__How to complete this task__
Copy the data exactly from the line that contains "raw.mp3: [328,597,358,635] ->" through the line that contains "forecast.log: [355,9,788,313] ->", keeping both end lines and leaving out everything else.
◆ ◆ ◆ ◆ ◆ ◆ ◆
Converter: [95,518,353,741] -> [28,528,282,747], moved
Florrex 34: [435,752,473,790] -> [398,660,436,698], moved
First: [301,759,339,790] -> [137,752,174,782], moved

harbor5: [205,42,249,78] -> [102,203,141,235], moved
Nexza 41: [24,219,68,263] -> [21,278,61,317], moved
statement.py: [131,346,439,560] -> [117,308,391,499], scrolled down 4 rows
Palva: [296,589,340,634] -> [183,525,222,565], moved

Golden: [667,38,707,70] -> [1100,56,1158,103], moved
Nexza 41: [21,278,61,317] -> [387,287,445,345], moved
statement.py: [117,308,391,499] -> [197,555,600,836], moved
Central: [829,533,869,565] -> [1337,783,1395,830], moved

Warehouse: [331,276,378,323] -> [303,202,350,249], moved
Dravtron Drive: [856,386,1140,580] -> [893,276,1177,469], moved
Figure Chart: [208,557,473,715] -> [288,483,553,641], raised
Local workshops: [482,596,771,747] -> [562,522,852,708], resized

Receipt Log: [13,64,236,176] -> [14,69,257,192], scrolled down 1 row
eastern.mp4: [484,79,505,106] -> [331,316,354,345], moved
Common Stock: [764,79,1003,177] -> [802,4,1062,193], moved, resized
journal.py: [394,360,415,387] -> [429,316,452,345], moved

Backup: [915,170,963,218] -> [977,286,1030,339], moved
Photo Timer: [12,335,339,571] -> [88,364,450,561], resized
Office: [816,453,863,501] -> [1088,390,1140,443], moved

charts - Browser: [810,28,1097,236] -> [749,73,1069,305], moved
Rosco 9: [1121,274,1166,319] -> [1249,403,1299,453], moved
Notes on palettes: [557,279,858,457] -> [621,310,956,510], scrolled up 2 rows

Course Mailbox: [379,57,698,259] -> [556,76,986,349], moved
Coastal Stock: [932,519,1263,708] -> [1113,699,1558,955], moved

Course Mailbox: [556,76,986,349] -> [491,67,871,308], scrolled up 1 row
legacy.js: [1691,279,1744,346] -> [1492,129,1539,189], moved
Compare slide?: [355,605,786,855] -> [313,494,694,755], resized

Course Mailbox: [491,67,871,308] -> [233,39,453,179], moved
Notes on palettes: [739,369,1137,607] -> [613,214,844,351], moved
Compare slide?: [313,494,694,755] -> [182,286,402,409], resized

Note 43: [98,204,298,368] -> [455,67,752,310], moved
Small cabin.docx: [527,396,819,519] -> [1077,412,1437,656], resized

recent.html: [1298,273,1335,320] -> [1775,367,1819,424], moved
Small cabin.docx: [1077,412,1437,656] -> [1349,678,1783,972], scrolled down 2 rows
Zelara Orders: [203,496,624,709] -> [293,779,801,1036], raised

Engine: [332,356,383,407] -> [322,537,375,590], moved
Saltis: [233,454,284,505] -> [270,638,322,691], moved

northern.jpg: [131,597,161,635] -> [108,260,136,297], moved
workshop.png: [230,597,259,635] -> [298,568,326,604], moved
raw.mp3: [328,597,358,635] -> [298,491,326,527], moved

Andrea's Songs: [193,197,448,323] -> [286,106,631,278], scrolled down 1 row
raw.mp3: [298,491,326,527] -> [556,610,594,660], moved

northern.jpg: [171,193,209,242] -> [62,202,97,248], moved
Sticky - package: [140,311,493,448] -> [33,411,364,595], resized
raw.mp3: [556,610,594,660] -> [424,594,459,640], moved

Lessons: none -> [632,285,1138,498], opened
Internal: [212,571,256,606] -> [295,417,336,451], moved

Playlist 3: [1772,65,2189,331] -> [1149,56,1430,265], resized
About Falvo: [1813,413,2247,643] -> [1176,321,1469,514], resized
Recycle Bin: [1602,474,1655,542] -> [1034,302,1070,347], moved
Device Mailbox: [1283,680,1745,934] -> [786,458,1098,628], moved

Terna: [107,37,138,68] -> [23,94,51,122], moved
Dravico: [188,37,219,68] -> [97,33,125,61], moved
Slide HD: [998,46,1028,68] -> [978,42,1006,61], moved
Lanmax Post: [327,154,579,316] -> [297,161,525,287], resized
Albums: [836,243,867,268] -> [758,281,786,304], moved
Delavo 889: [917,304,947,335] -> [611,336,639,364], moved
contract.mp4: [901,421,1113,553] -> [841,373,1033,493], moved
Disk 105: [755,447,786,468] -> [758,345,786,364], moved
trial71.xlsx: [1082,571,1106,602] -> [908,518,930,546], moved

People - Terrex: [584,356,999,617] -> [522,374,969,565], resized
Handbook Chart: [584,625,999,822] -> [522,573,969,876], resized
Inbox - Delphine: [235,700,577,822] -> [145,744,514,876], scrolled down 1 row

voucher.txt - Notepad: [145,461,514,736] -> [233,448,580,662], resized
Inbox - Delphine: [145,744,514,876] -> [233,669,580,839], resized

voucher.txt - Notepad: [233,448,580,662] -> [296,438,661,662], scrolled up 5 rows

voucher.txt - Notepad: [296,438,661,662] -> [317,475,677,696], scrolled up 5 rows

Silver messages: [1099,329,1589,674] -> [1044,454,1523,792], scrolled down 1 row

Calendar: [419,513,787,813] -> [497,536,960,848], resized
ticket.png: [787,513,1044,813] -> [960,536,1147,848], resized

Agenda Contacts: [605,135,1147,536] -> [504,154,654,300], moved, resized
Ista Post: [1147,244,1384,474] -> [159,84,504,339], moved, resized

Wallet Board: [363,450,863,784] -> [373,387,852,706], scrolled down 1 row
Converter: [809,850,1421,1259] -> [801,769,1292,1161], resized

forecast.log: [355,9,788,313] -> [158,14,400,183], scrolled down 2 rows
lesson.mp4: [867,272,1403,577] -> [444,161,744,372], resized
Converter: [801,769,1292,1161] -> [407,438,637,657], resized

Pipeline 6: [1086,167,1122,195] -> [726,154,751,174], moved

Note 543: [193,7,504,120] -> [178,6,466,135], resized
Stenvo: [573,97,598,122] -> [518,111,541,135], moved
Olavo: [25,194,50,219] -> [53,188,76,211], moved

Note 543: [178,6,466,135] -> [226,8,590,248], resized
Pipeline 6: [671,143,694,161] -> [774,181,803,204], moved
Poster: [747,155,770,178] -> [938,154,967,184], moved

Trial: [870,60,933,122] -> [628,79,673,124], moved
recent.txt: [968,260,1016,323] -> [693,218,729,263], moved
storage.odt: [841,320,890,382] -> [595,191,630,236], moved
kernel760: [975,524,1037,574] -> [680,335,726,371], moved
◆ ◆ ◆ ◆ ◆ ◆ ◆
__Exercise response__
raw.mp3: [328,597,358,635] -> [298,491,326,527], moved

Andrea's Songs: [193,197,448,323] -> [286,106,631,278], scrolled down 1 row
raw.mp3: [298,491,326,527] -> [556,610,594,660], moved

northern.jpg: [171,193,209,242] -> [62,202,97,248], moved
Sticky - package: [140,311,493,448] -> [33,411,364,595], resized
raw.mp3: [556,610,594,660] -> [424,594,459,640], moved

Lessons: none -> [632,285,1138,498], opened
Internal: [212,571,256,606] -> [295,417,336,451], moved

Playlist 3: [1772,65,2189,331] -> [1149,56,1430,265], resized
About Falvo: [1813,413,2247,643] -> [1176,321,1469,514], resized
Recycle Bin: [1602,474,1655,542] -> [1034,302,1070,347], moved
Device Mailbox: [1283,680,1745,934] -> [786,458,1098,628], moved

Terna: [107,37,138,68] -> [23,94,51,122], moved
Dravico: [188,37,219,68] -> [97,33,125,61], moved
Slide HD: [998,46,1028,68] -> [978,42,1006,61], moved
Lanmax Post: [327,154,579,316] -> [297,161,525,287], resized
Albums: [836,243,867,268] -> [758,281,786,304], moved
Delavo 889: [917,304,947,335] -> [611,336,639,364], moved
contract.mp4: [901,421,1113,553] -> [841,373,1033,493], moved
Disk 105: [755,447,786,468] -> [758,345,786,364], moved
trial71.xlsx: [1082,571,1106,602] -> [908,518,930,546], moved

People - Terrex: [584,356,999,617] -> [522,374,969,565], resized
Handbook Chart: [584,625,999,822] -> [522,573,969,876], resized
Inbox - Delphine: [235,700,577,822] -> [145,744,514,876], scrolled down 1 row

voucher.txt - Notepad: [145,461,514,736] -> [233,448,580,662], resized
Inbox - Delphine: [145,744,514,876] -> [233,669,580,839], resized

voucher.txt - Notepad: [233,448,580,662] -> [296,438,661,662], scrolled up 5 rows

voucher.txt - Notepad: [296,438,661,662] -> [317,475,677,696], scrolled up 5 rows

Silver messages: [1099,329,1589,674] -> [1044,454,1523,792], scrolled down 1 row

Calendar: [419,513,787,813] -> [497,536,960,848], resized
ticket.png: [787,513,1044,813] -> [960,536,1147,848], resized

Agenda Contacts: [605,135,1147,536] -> [504,154,654,300], moved, resized
Ista Post: [1147,244,1384,474] -> [159,84,504,339], moved, resized

Wallet Board: [363,450,863,784] -> [373,387,852,706], scrolled down 1 row
Converter: [809,850,1421,1259] -> [801,769,1292,1161], resized

forecast.log: [355,9,788,313] -> [158,14,400,183], scrolled down 2 rows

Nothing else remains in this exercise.